§ PROBLEM TO WORK ON
Your answer must be the lines from the first record through the line that contains "green 2x3 brick [365,94,463,168]", copied exactly and without any pictures.

§ INFORMATION SHOWN
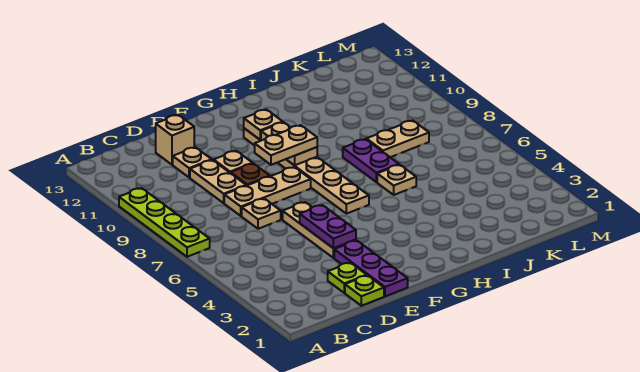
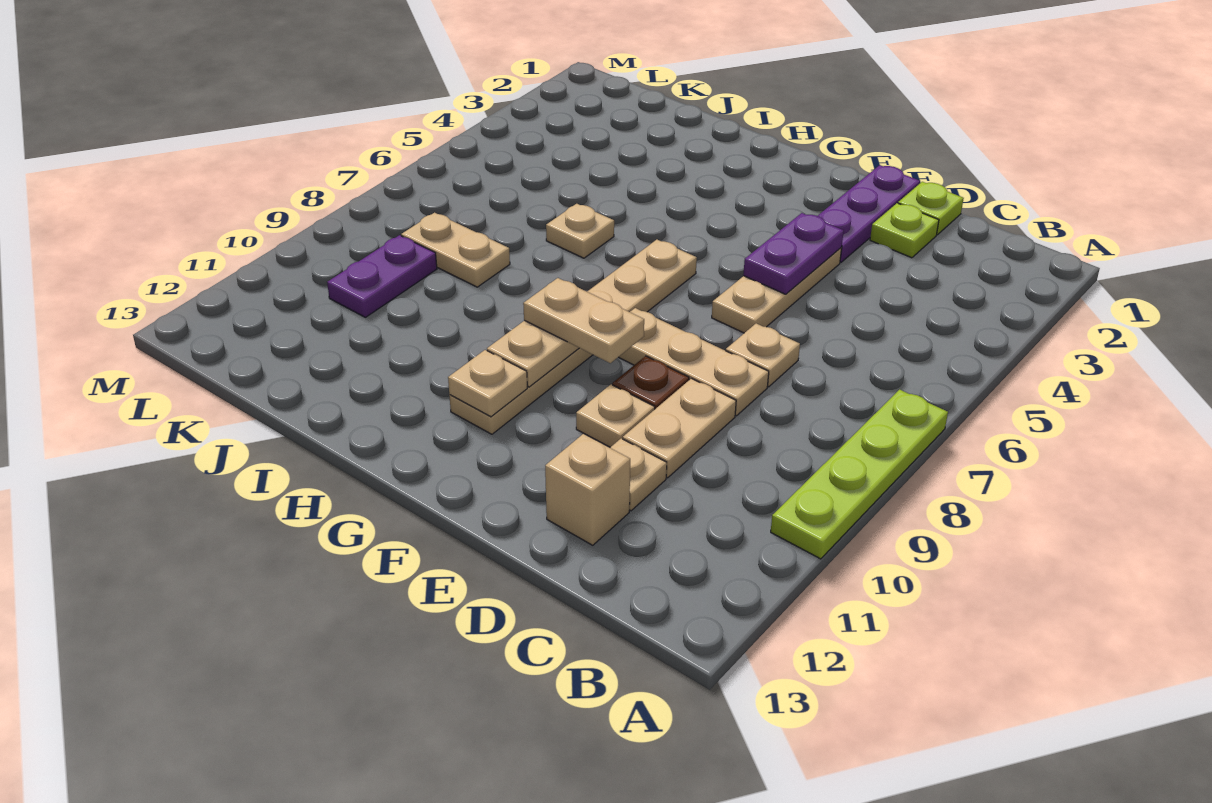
purple 1x2 plate [343,139,399,182] -> purple 1x2 plate moved to [327,235,437,317]

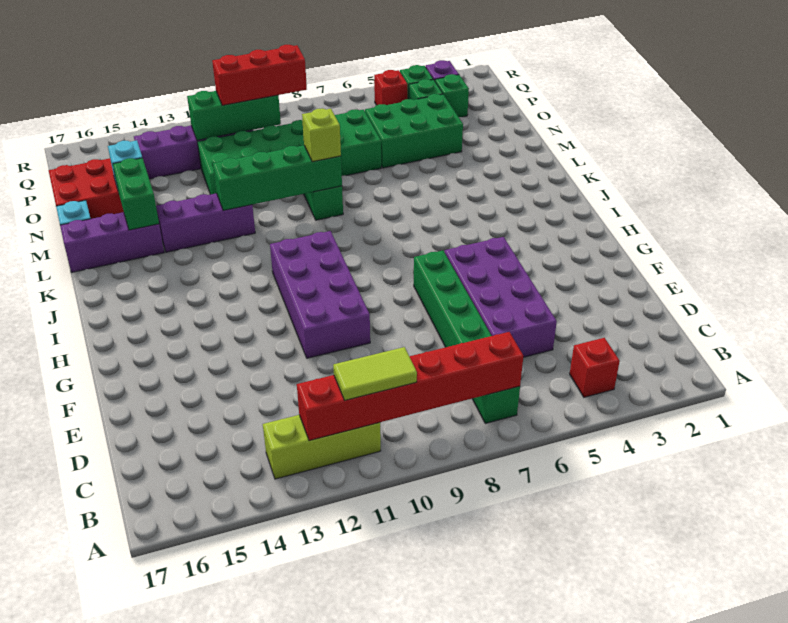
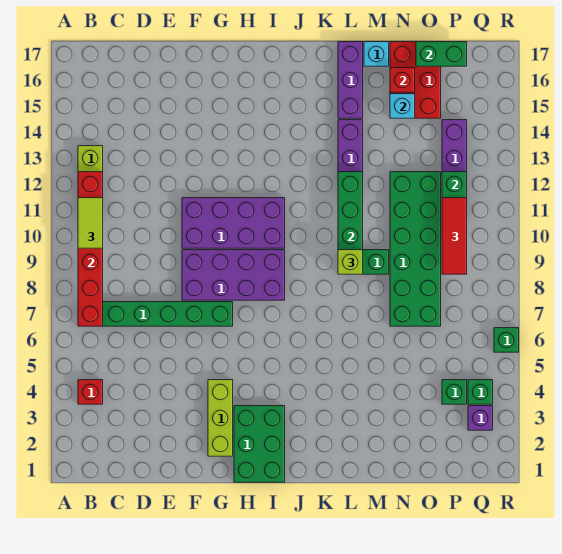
purple 2x4 brick [445,237,557,357] -> purple 2x4 brick moved to [182,250,285,300]
none -> lime 1x3 brick [208,380,233,456]
green 1x2 brick [113,158,159,230] -> green 1x2 brick moved to [416,42,467,66]
green 2x3 brick [365,94,463,168] -> green 2x3 brick moved to [234,406,285,482]
green 1x1 brick [435,74,469,117] -> green 1x1 brick moved to [494,328,519,352]
red 1x3 brick [212,45,307,105] -> red 1x3 tile [442,198,467,274]
red 1x1 brick [374,70,407,105] -> red 1x1 brick moved to [390,68,415,92]

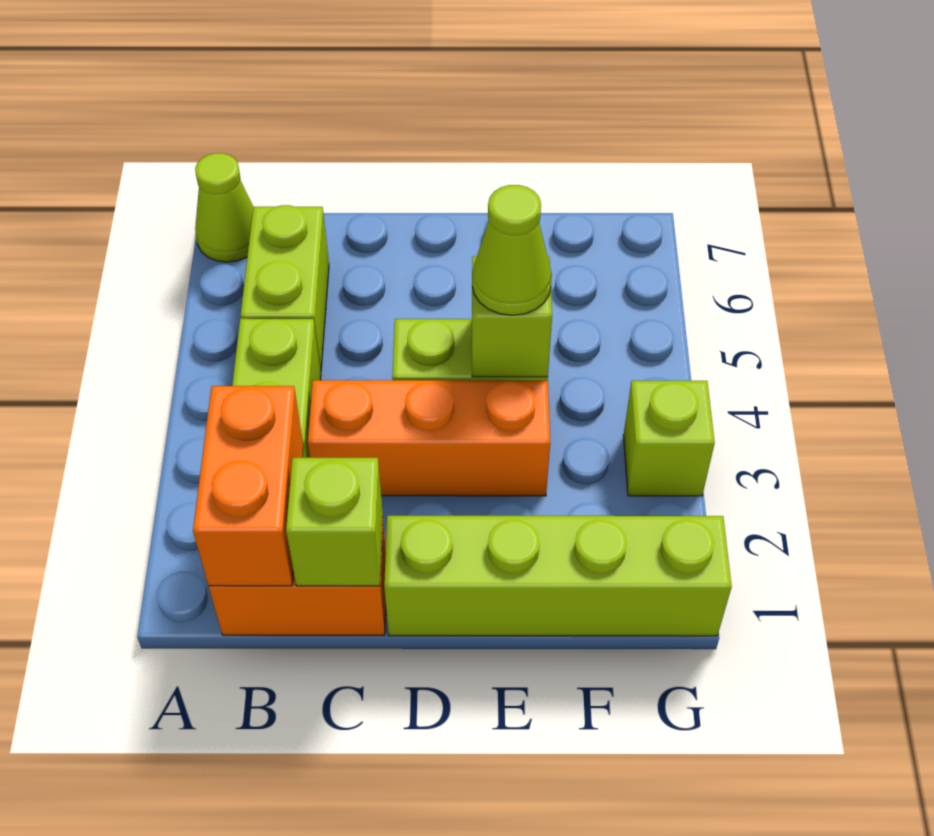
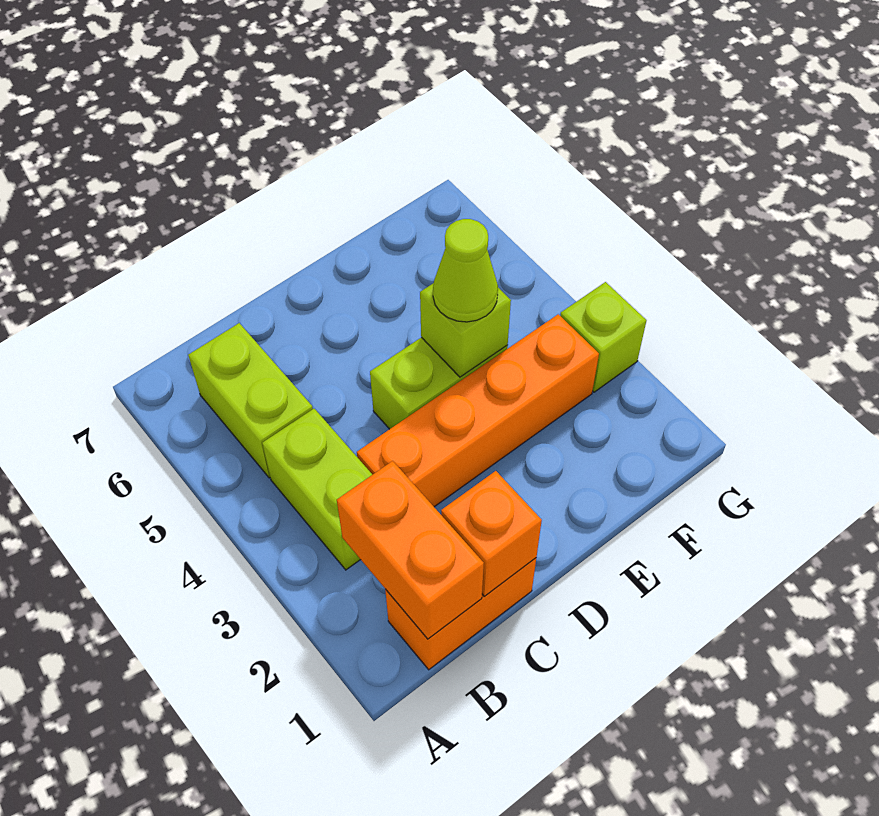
lime 1x1 cone [195,153,253,262] -> none
lime 1x1 brick [286,458,383,586] -> orange 1x1 brick [441,471,542,596]
orange 1x3 brick [308,380,550,496] -> orange 1x4 brick [357,314,599,507]
lime 1x4 brick [384,516,732,636] -> none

§ EXPECTED ANSWER
purple 1x2 plate [343,139,399,182] -> purple 1x2 plate moved to [327,235,437,317]

purple 2x4 brick [445,237,557,357] -> purple 2x4 brick moved to [182,250,285,300]
none -> lime 1x3 brick [208,380,233,456]
green 1x2 brick [113,158,159,230] -> green 1x2 brick moved to [416,42,467,66]
green 2x3 brick [365,94,463,168] -> green 2x3 brick moved to [234,406,285,482]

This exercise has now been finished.